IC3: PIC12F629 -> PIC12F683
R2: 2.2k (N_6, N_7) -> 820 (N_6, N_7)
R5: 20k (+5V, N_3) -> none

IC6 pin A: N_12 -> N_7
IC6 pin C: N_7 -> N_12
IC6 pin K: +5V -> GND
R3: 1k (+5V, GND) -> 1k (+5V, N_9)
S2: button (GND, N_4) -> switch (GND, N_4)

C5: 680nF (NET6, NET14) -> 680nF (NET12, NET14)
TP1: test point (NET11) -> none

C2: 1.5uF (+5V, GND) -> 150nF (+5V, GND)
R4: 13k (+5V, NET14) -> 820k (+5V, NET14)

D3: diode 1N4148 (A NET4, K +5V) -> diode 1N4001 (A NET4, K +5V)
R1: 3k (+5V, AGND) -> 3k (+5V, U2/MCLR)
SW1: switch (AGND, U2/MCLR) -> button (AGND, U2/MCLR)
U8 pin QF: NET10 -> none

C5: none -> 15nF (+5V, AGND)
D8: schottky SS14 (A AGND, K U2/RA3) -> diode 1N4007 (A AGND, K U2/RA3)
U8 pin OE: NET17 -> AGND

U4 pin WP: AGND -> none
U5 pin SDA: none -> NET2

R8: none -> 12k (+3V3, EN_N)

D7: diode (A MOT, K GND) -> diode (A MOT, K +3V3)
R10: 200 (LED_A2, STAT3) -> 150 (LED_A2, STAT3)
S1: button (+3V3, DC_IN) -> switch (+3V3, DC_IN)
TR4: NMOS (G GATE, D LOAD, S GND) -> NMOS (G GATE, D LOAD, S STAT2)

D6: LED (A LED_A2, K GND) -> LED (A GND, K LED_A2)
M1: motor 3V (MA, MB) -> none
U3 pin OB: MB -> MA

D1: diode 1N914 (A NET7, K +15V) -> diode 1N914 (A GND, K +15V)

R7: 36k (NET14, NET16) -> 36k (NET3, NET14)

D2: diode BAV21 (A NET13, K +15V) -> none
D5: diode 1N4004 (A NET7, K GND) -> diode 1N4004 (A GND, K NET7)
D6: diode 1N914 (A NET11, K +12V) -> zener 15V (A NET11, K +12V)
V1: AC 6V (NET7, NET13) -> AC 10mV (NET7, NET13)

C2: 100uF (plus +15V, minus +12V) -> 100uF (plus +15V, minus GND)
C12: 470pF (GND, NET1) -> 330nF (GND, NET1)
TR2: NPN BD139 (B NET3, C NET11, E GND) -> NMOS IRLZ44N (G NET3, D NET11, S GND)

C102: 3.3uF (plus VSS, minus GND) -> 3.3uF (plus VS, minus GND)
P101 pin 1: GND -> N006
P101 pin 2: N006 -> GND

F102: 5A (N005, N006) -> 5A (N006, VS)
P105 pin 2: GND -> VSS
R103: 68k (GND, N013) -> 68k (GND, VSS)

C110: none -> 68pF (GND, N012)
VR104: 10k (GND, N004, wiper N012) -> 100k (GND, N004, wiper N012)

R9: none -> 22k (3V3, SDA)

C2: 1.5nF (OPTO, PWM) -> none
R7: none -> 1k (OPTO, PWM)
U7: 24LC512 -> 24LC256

> _REQUIRED WORK_: The full set of records should be duplicated exactly.

> _TASK ANSWER_:
IC3: PIC12F629 -> PIC12F683
R2: 2.2k (N_6, N_7) -> 820 (N_6, N_7)
R5: 20k (+5V, N_3) -> none

IC6 pin A: N_12 -> N_7
IC6 pin C: N_7 -> N_12
IC6 pin K: +5V -> GND
R3: 1k (+5V, GND) -> 1k (+5V, N_9)
S2: button (GND, N_4) -> switch (GND, N_4)

C5: 680nF (NET6, NET14) -> 680nF (NET12, NET14)
TP1: test point (NET11) -> none

C2: 1.5uF (+5V, GND) -> 150nF (+5V, GND)
R4: 13k (+5V, NET14) -> 820k (+5V, NET14)

D3: diode 1N4148 (A NET4, K +5V) -> diode 1N4001 (A NET4, K +5V)
R1: 3k (+5V, AGND) -> 3k (+5V, U2/MCLR)
SW1: switch (AGND, U2/MCLR) -> button (AGND, U2/MCLR)
U8 pin QF: NET10 -> none

C5: none -> 15nF (+5V, AGND)
D8: schottky SS14 (A AGND, K U2/RA3) -> diode 1N4007 (A AGND, K U2/RA3)
U8 pin OE: NET17 -> AGND

U4 pin WP: AGND -> none
U5 pin SDA: none -> NET2

R8: none -> 12k (+3V3, EN_N)

D7: diode (A MOT, K GND) -> diode (A MOT, K +3V3)
R10: 200 (LED_A2, STAT3) -> 150 (LED_A2, STAT3)
S1: button (+3V3, DC_IN) -> switch (+3V3, DC_IN)
TR4: NMOS (G GATE, D LOAD, S GND) -> NMOS (G GATE, D LOAD, S STAT2)

D6: LED (A LED_A2, K GND) -> LED (A GND, K LED_A2)
M1: motor 3V (MA, MB) -> none
U3 pin OB: MB -> MA

D1: diode 1N914 (A NET7, K +15V) -> diode 1N914 (A GND, K +15V)

R7: 36k (NET14, NET16) -> 36k (NET3, NET14)

D2: diode BAV21 (A NET13, K +15V) -> none
D5: diode 1N4004 (A NET7, K GND) -> diode 1N4004 (A GND, K NET7)
D6: diode 1N914 (A NET11, K +12V) -> zener 15V (A NET11, K +12V)
V1: AC 6V (NET7, NET13) -> AC 10mV (NET7, NET13)

C2: 100uF (plus +15V, minus +12V) -> 100uF (plus +15V, minus GND)
C12: 470pF (GND, NET1) -> 330nF (GND, NET1)
TR2: NPN BD139 (B NET3, C NET11, E GND) -> NMOS IRLZ44N (G NET3, D NET11, S GND)

C102: 3.3uF (plus VSS, minus GND) -> 3.3uF (plus VS, minus GND)
P101 pin 1: GND -> N006
P101 pin 2: N006 -> GND

F102: 5A (N005, N006) -> 5A (N006, VS)
P105 pin 2: GND -> VSS
R103: 68k (GND, N013) -> 68k (GND, VSS)

C110: none -> 68pF (GND, N012)
VR104: 10k (GND, N004, wiper N012) -> 100k (GND, N004, wiper N012)

R9: none -> 22k (3V3, SDA)

C2: 1.5nF (OPTO, PWM) -> none
R7: none -> 1k (OPTO, PWM)
U7: 24LC512 -> 24LC256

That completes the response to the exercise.